**What you have to do:** Render every line below as a Markdown table with the columns "Row" and "Line text," numbering the rows and skipping blank lines. Leave the pictures out.

**Exercise data:**
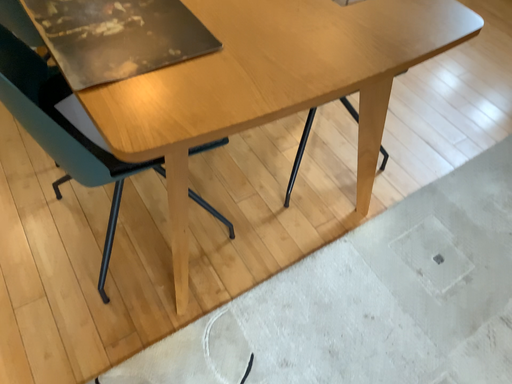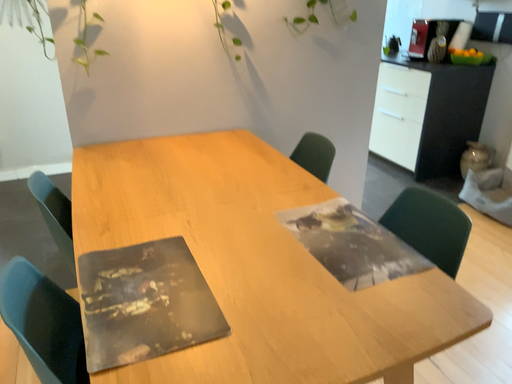
Question: How did the camera likely rotate when shooting the video?

Choices:
 (A) rotated downward
 (B) rotated upward

Answer: (B)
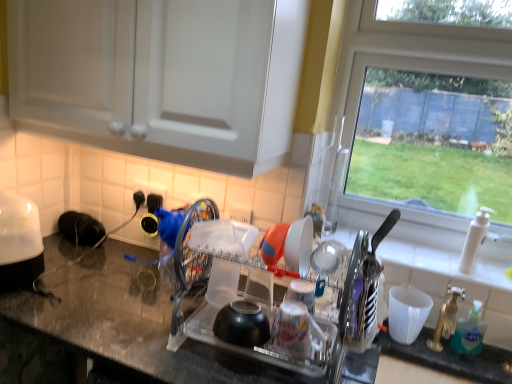
Question: From the image's perspective, is white plastic cup at right, the first tableware from the bottom, over blue translucent soap dispenser at right?

Choices:
 (A) yes
 (B) no

Answer: (A)

Question: Would you consider white plastic cup at right, which appears as the second tableware when viewed from the front, to be distant from blue translucent soap dispenser at right?

Choices:
 (A) yes
 (B) no

Answer: (B)

Question: Is white plastic cup at right, which is counted as the 2th tableware, starting from the left, placed right next to blue translucent soap dispenser at right?

Choices:
 (A) yes
 (B) no

Answer: (B)

Question: Does white plastic cup at right, the first tableware from the bottom, have a lesser width compared to blue translucent soap dispenser at right?

Choices:
 (A) no
 (B) yes

Answer: (A)

Question: From a real-world perspective, is white plastic cup at right, which appears as the second tableware when viewed from the front, positioned over blue translucent soap dispenser at right based on gravity?

Choices:
 (A) no
 (B) yes

Answer: (A)

Question: Is white glossy toaster at left bigger or smaller than white plastic faucet at right?

Choices:
 (A) small
 (B) big

Answer: (B)

Question: Looking at their shapes, would you say white glossy toaster at left is wider or thinner than white plastic faucet at right?

Choices:
 (A) wide
 (B) thin

Answer: (A)

Question: From the image's perspective, is white glossy toaster at left above or below white plastic faucet at right?

Choices:
 (A) above
 (B) below

Answer: (A)

Question: Is white glossy toaster at left taller or shorter than white plastic faucet at right?

Choices:
 (A) short
 (B) tall

Answer: (B)

Question: Based on their positions, is blue translucent soap dispenser at right located to the left or right of transparent glass window at upper right?

Choices:
 (A) left
 (B) right

Answer: (B)

Question: From the image's perspective, is blue translucent soap dispenser at right positioned above or below transparent glass window at upper right?

Choices:
 (A) above
 (B) below

Answer: (B)

Question: Is point (480, 307) closer or farther from the camera than point (467, 221)?

Choices:
 (A) farther
 (B) closer

Answer: (B)

Question: Is blue translucent soap dispenser at right inside the boundaries of transparent glass window at upper right, or outside?

Choices:
 (A) outside
 (B) inside

Answer: (A)

Question: Is point (479, 342) positioned closer to the camera than point (420, 327)?

Choices:
 (A) closer
 (B) farther

Answer: (A)

Question: Is blue translucent soap dispenser at right wider or thinner than white plastic cup at right, which is the 1th tableware in right-to-left order?

Choices:
 (A) wide
 (B) thin

Answer: (B)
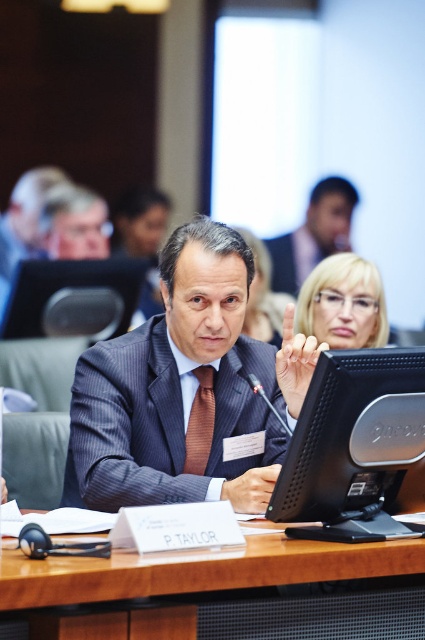
Which is more to the right, wooden table at center or black plastic monitor at center?

black plastic monitor at center is more to the right.

Can you confirm if wooden table at center is positioned below black plastic monitor at center?

Correct, wooden table at center is located below black plastic monitor at center.

Between point (99, 572) and point (413, 392), which one is positioned behind?

Positioned behind is point (413, 392).

What are the coordinates of `wooden table at center` in the screenshot? It's located at (215, 589).

The width and height of the screenshot is (425, 640). What do you see at coordinates (161, 420) in the screenshot? I see `matte blue pinstripe suit at center` at bounding box center [161, 420].

Can you confirm if matte blue pinstripe suit at center is positioned to the right of brown striped tie at center?

Incorrect, matte blue pinstripe suit at center is not on the right side of brown striped tie at center.

Where is `matte blue pinstripe suit at center`? This screenshot has width=425, height=640. matte blue pinstripe suit at center is located at coordinates (161, 420).

You are a GUI agent. You are given a task and a screenshot of the screen. Output one action in this format:
    pyautogui.click(x=<x>, y=<y>)
    Task: Click on the matte blue pinstripe suit at center
    This screenshot has width=425, height=640.
    Given the screenshot: What is the action you would take?
    pyautogui.click(x=161, y=420)

Which is more to the right, matte black suit at upper center or dark gray pinstripe suit at center?

Positioned to the right is matte black suit at upper center.

Is matte black suit at upper center below dark gray pinstripe suit at center?

Incorrect, matte black suit at upper center is not positioned below dark gray pinstripe suit at center.

The width and height of the screenshot is (425, 640). What do you see at coordinates (314, 234) in the screenshot? I see `matte black suit at upper center` at bounding box center [314, 234].

Image resolution: width=425 pixels, height=640 pixels. What are the coordinates of `matte black suit at upper center` in the screenshot? It's located at (314, 234).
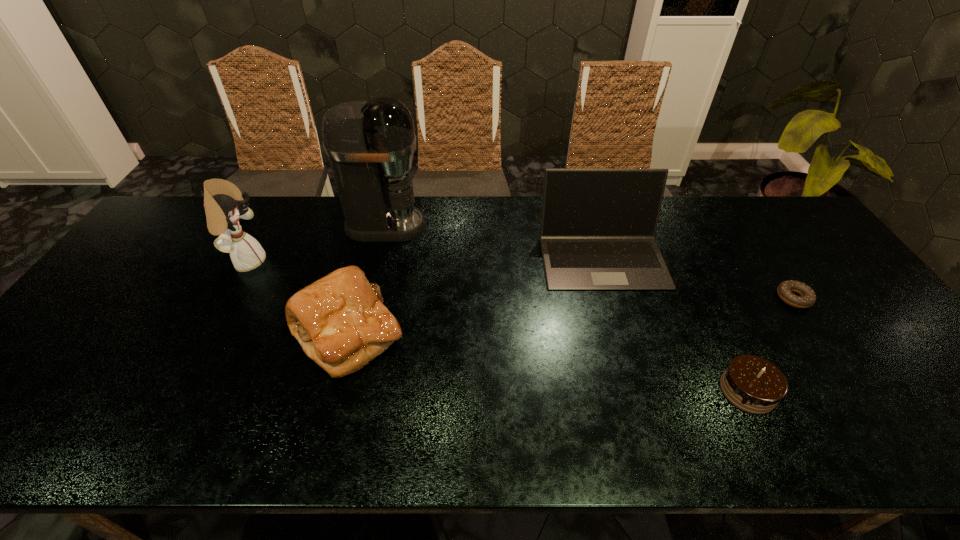
The height and width of the screenshot is (540, 960). In order to click on coffee maker in this screenshot , I will do `click(370, 144)`.

Image resolution: width=960 pixels, height=540 pixels. What are the coordinates of `the fifth shortest object` in the screenshot? It's located at (223, 202).

Identify the location of doll. (223, 202).

Image resolution: width=960 pixels, height=540 pixels. I want to click on the third tallest object, so click(598, 226).

At what (x,y) coordinates should I click in order to perform the action: click on laptop. Please return your answer as a coordinate pair (x, y). The height and width of the screenshot is (540, 960). Looking at the image, I should click on (598, 226).

The image size is (960, 540). I want to click on the third shortest object, so pyautogui.click(x=340, y=321).

At what (x,y) coordinates should I click in order to perform the action: click on chocolate cake. Please return your answer as a coordinate pair (x, y). Looking at the image, I should click on (753, 384).

You are a GUI agent. You are given a task and a screenshot of the screen. Output one action in this format:
    pyautogui.click(x=<x>, y=<y>)
    Task: Click on the fifth tallest object
    The width and height of the screenshot is (960, 540).
    Given the screenshot: What is the action you would take?
    pyautogui.click(x=753, y=384)

This screenshot has height=540, width=960. Find the location of `the rightmost object`. the rightmost object is located at coordinates (807, 298).

You are a GUI agent. You are given a task and a screenshot of the screen. Output one action in this format:
    pyautogui.click(x=<x>, y=<y>)
    Task: Click on the shortest object
    The width and height of the screenshot is (960, 540).
    Given the screenshot: What is the action you would take?
    pyautogui.click(x=807, y=298)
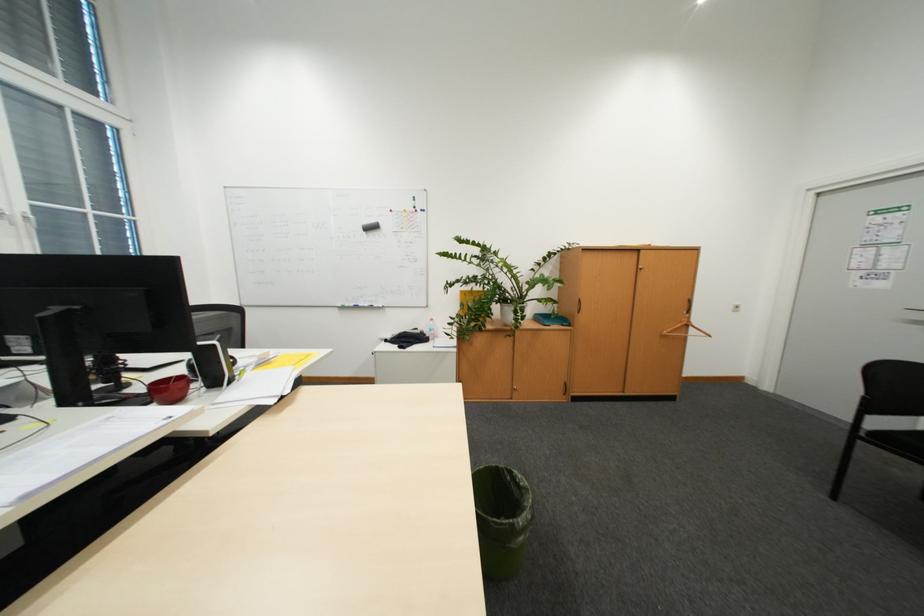
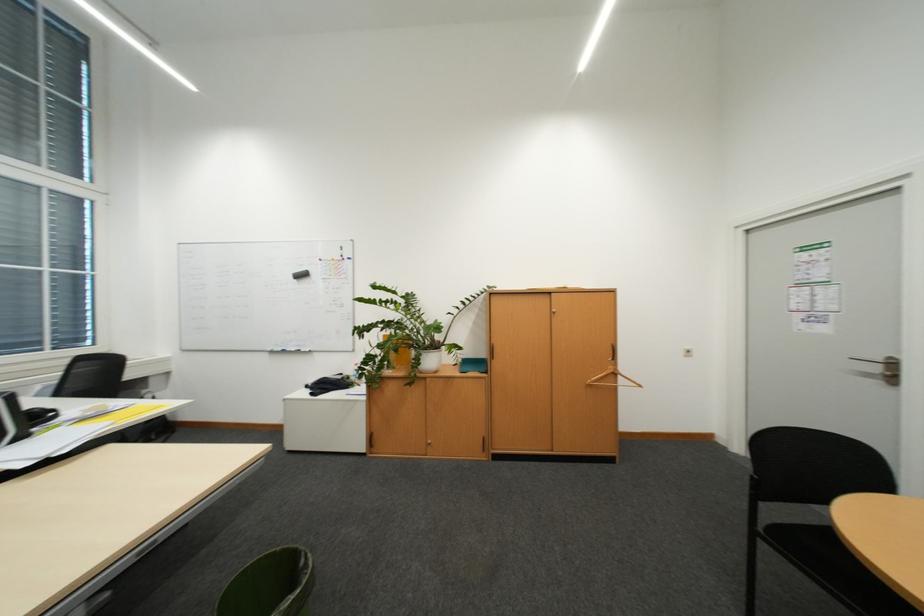
Question: The images are taken continuously from a first-person perspective. In which direction is your viewpoint rotating?

Choices:
 (A) Left
 (B) Right
 (C) Up
 (D) Down

Answer: (C)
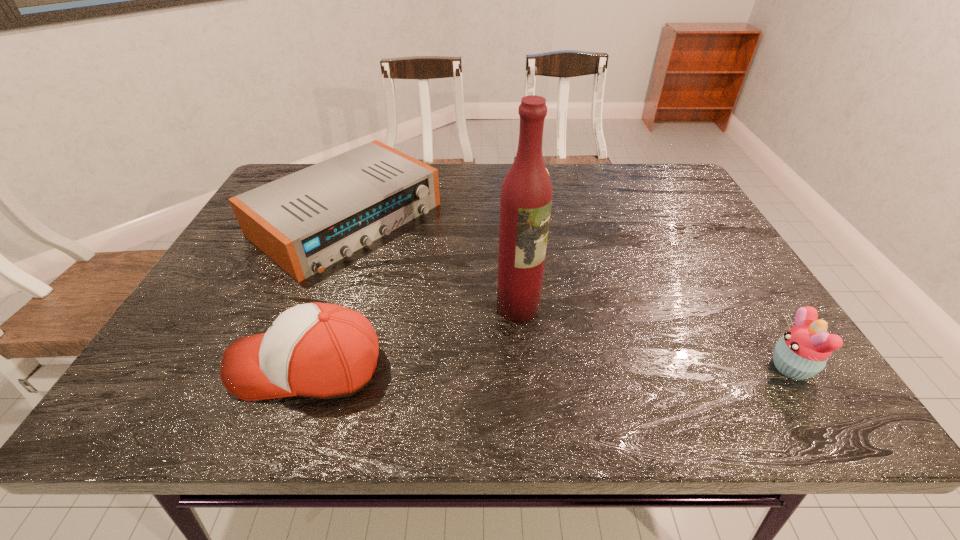
I want to click on free space that is in between the third farthest object and the shortest object, so click(x=432, y=263).

Identify the location of object that is the nearest to the duck. This screenshot has width=960, height=540. (306, 221).

Choose which object is the third nearest neighbor to the tallest object. Please provide its 2D coordinates. Your answer should be formatted as a tuple, i.e. [(x, y)], where the tuple contains the x and y coordinates of a point satisfying the conditions above.

[(545, 167)]

You are a GUI agent. You are given a task and a screenshot of the screen. Output one action in this format:
    pyautogui.click(x=<x>, y=<y>)
    Task: Click on the vacant position in the image that satisfies the following two spatial constraints: 1. on the front side of the radio receiver; 2. on the front-facing side of the baseball cap
    The height and width of the screenshot is (540, 960).
    Given the screenshot: What is the action you would take?
    pyautogui.click(x=288, y=366)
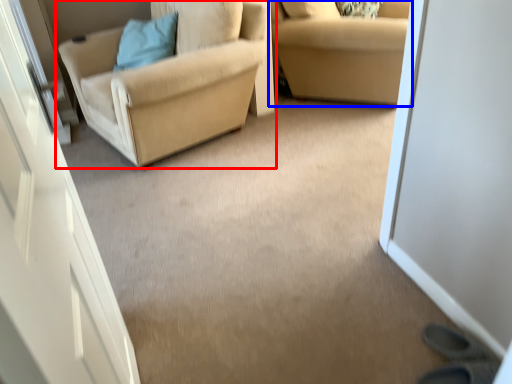
Question: Which object appears closest to the camera in this image, chair (highlighted by a red box) or studio couch (highlighted by a blue box)?

Choices:
 (A) chair
 (B) studio couch

Answer: (A)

**Reply:**
| Row | Line text |
|---|---|
| 1 | Question: How did the camera likely rotate when shooting the video? |
| 2 | Choices: |
| 3 |  (A) rotated downward |
| 4 |  (B) rotated upward |
| 5 | Answer: (B) |
| 6 | Question: From the image's perspective, is white plastic cup at right, the first tableware from the bottom, over blue translucent soap dispenser at right? |
| 7 | Choices: |
| 8 |  (A) yes |
| 9 |  (B) no |
| 10 | Answer: (A) |
| 11 | Question: Would you consider white plastic cup at right, which appears as the second tableware when viewed from the front, to be distant from blue translucent soap dispenser at right? |
| 12 | Choices: |
| 13 |  (A) yes |
| 14 |  (B) no |
| 15 | Answer: (B) |
| 16 | Question: Is white plastic cup at right, which is counted as the 2th tableware, starting from the left, placed right next to blue translucent soap dispenser at right? |
| 17 | Choices: |
| 18 |  (A) yes |
| 19 |  (B) no |
| 20 | Answer: (B) |
| 21 | Question: Does white plastic cup at right, the first tableware from the bottom, have a lesser width compared to blue translucent soap dispenser at right? |
| 22 | Choices: |
| 23 |  (A) no |
| 24 |  (B) yes |
| 25 | Answer: (A) |
| 26 | Question: From a real-world perspective, is white plastic cup at right, which appears as the second tableware when viewed from the front, positioned over blue translucent soap dispenser at right based on gravity? |
| 27 | Choices: |
| 28 |  (A) no |
| 29 |  (B) yes |
| 30 | Answer: (A) |
| 31 | Question: Is white glossy toaster at left bigger or smaller than white plastic faucet at right? |
| 32 | Choices: |
| 33 |  (A) small |
| 34 |  (B) big |
| 35 | Answer: (B) |
| 36 | Question: Looking at their shapes, would you say white glossy toaster at left is wider or thinner than white plastic faucet at right? |
| 37 | Choices: |
| 38 |  (A) wide |
| 39 |  (B) thin |
| 40 | Answer: (A) |
| 41 | Question: From the image's perspective, is white glossy toaster at left above or below white plastic faucet at right? |
| 42 | Choices: |
| 43 |  (A) above |
| 44 |  (B) below |
| 45 | Answer: (A) |
| 46 | Question: Is white glossy toaster at left taller or shorter than white plastic faucet at right? |
| 47 | Choices: |
| 48 |  (A) short |
| 49 |  (B) tall |
| 50 | Answer: (B) |
| 51 | Question: Based on their positions, is blue translucent soap dispenser at right located to the left or right of transparent glass window at upper right? |
| 52 | Choices: |
| 53 |  (A) left |
| 54 |  (B) right |
| 55 | Answer: (B) |
| 56 | Question: From the image's perspective, is blue translucent soap dispenser at right positioned above or below transparent glass window at upper right? |
| 57 | Choices: |
| 58 |  (A) above |
| 59 |  (B) below |
| 60 | Answer: (B) |
| 61 | Question: Is point (480, 307) closer or farther from the camera than point (467, 221)? |
| 62 | Choices: |
| 63 |  (A) farther |
| 64 |  (B) closer |
| 65 | Answer: (B) |
| 66 | Question: Is blue translucent soap dispenser at right inside the boundaries of transparent glass window at upper right, or outside? |
| 67 | Choices: |
| 68 |  (A) outside |
| 69 |  (B) inside |
| 70 | Answer: (A) |
| 71 | Question: Is point (479, 342) positioned closer to the camera than point (420, 327)? |
| 72 | Choices: |
| 73 |  (A) closer |
| 74 |  (B) farther |
| 75 | Answer: (A) |
| 76 | Question: Is blue translucent soap dispenser at right wider or thinner than white plastic cup at right, which is the 1th tableware in right-to-left order? |
| 77 | Choices: |
| 78 |  (A) wide |
| 79 |  (B) thin |
| 80 | Answer: (B) |
| 81 | Which is more to the right, wooden table at center or black plastic monitor at center? |
| 82 | black plastic monitor at center is more to the right. |
| 83 | Can you confirm if wooden table at center is positioned below black plastic monitor at center? |
| 84 | Correct, wooden table at center is located below black plastic monitor at center. |
| 85 | Between point (99, 572) and point (413, 392), which one is positioned behind? |
| 86 | Positioned behind is point (413, 392). |
| 87 | What are the coordinates of `wooden table at center` in the screenshot? It's located at (215, 589). |
| 88 | The width and height of the screenshot is (425, 640). What do you see at coordinates (161, 420) in the screenshot? I see `matte blue pinstripe suit at center` at bounding box center [161, 420]. |
| 89 | Can you confirm if matte blue pinstripe suit at center is positioned to the right of brown striped tie at center? |
| 90 | Incorrect, matte blue pinstripe suit at center is not on the right side of brown striped tie at center. |
| 91 | Where is `matte blue pinstripe suit at center`? This screenshot has width=425, height=640. matte blue pinstripe suit at center is located at coordinates (161, 420). |
| 92 | You are a GUI agent. You are given a task and a screenshot of the screen. Output one action in this format: |
| 93 |     pyautogui.click(x=<x>, y=<y>) |
| 94 |     Task: Click on the matte blue pinstripe suit at center |
| 95 |     This screenshot has width=425, height=640. |
| 96 |     Given the screenshot: What is the action you would take? |
| 97 |     pyautogui.click(x=161, y=420) |
| 98 | Which is more to the right, matte black suit at upper center or dark gray pinstripe suit at center? |
| 99 | Positioned to the right is matte black suit at upper center. |
| 100 | Is matte black suit at upper center below dark gray pinstripe suit at center? |
| 101 | Incorrect, matte black suit at upper center is not positioned below dark gray pinstripe suit at center. |
| 102 | The width and height of the screenshot is (425, 640). What do you see at coordinates (314, 234) in the screenshot? I see `matte black suit at upper center` at bounding box center [314, 234]. |
| 103 | Image resolution: width=425 pixels, height=640 pixels. What are the coordinates of `matte black suit at upper center` in the screenshot? It's located at (314, 234). |
| 104 | The height and width of the screenshot is (540, 960). In order to click on coffee maker in this screenshot , I will do `click(370, 144)`. |
| 105 | Image resolution: width=960 pixels, height=540 pixels. What are the coordinates of `the fifth shortest object` in the screenshot? It's located at (223, 202). |
| 106 | Identify the location of doll. (223, 202). |
| 107 | Image resolution: width=960 pixels, height=540 pixels. I want to click on the third tallest object, so click(598, 226). |
| 108 | At what (x,y) coordinates should I click in order to perform the action: click on laptop. Please return your answer as a coordinate pair (x, y). The height and width of the screenshot is (540, 960). Looking at the image, I should click on (598, 226). |
| 109 | The image size is (960, 540). I want to click on the third shortest object, so pyautogui.click(x=340, y=321). |
| 110 | At what (x,y) coordinates should I click in order to perform the action: click on chocolate cake. Please return your answer as a coordinate pair (x, y). Looking at the image, I should click on (753, 384). |
| 111 | You are a GUI agent. You are given a task and a screenshot of the screen. Output one action in this format: |
| 112 |     pyautogui.click(x=<x>, y=<y>) |
| 113 |     Task: Click on the fifth tallest object |
| 114 |     The width and height of the screenshot is (960, 540). |
| 115 |     Given the screenshot: What is the action you would take? |
| 116 |     pyautogui.click(x=753, y=384) |
| 117 | This screenshot has height=540, width=960. Find the location of `the rightmost object`. the rightmost object is located at coordinates (807, 298). |
| 118 | You are a GUI agent. You are given a task and a screenshot of the screen. Output one action in this format: |
| 119 |     pyautogui.click(x=<x>, y=<y>) |
| 120 |     Task: Click on the shortest object |
| 121 |     The width and height of the screenshot is (960, 540). |
| 122 |     Given the screenshot: What is the action you would take? |
| 123 |     pyautogui.click(x=807, y=298) |
| 124 | Question: The images are taken continuously from a first-person perspective. In which direction is your viewpoint rotating? |
| 125 | Choices: |
| 126 |  (A) Left |
| 127 |  (B) Right |
| 128 |  (C) Up |
| 129 |  (D) Down |
| 130 | Answer: (C) |
| 131 | I want to click on free space that is in between the third farthest object and the shortest object, so click(x=432, y=263). |
| 132 | Identify the location of object that is the nearest to the duck. This screenshot has width=960, height=540. (306, 221). |
| 133 | Choose which object is the third nearest neighbor to the tallest object. Please provide its 2D coordinates. Your answer should be formatted as a tuple, i.e. [(x, y)], where the tuple contains the x and y coordinates of a point satisfying the conditions above. |
| 134 | [(545, 167)] |
| 135 | You are a GUI agent. You are given a task and a screenshot of the screen. Output one action in this format: |
| 136 |     pyautogui.click(x=<x>, y=<y>) |
| 137 |     Task: Click on the vacant position in the image that satisfies the following two spatial constraints: 1. on the front side of the radio receiver; 2. on the front-facing side of the baseball cap |
| 138 |     The height and width of the screenshot is (540, 960). |
| 139 |     Given the screenshot: What is the action you would take? |
| 140 |     pyautogui.click(x=288, y=366) |
| 141 | Question: Which object appears closest to the camera in this image, chair (highlighted by a red box) or studio couch (highlighted by a blue box)? |
| 142 | Choices: |
| 143 |  (A) chair |
| 144 |  (B) studio couch |
| 145 | Answer: (A) |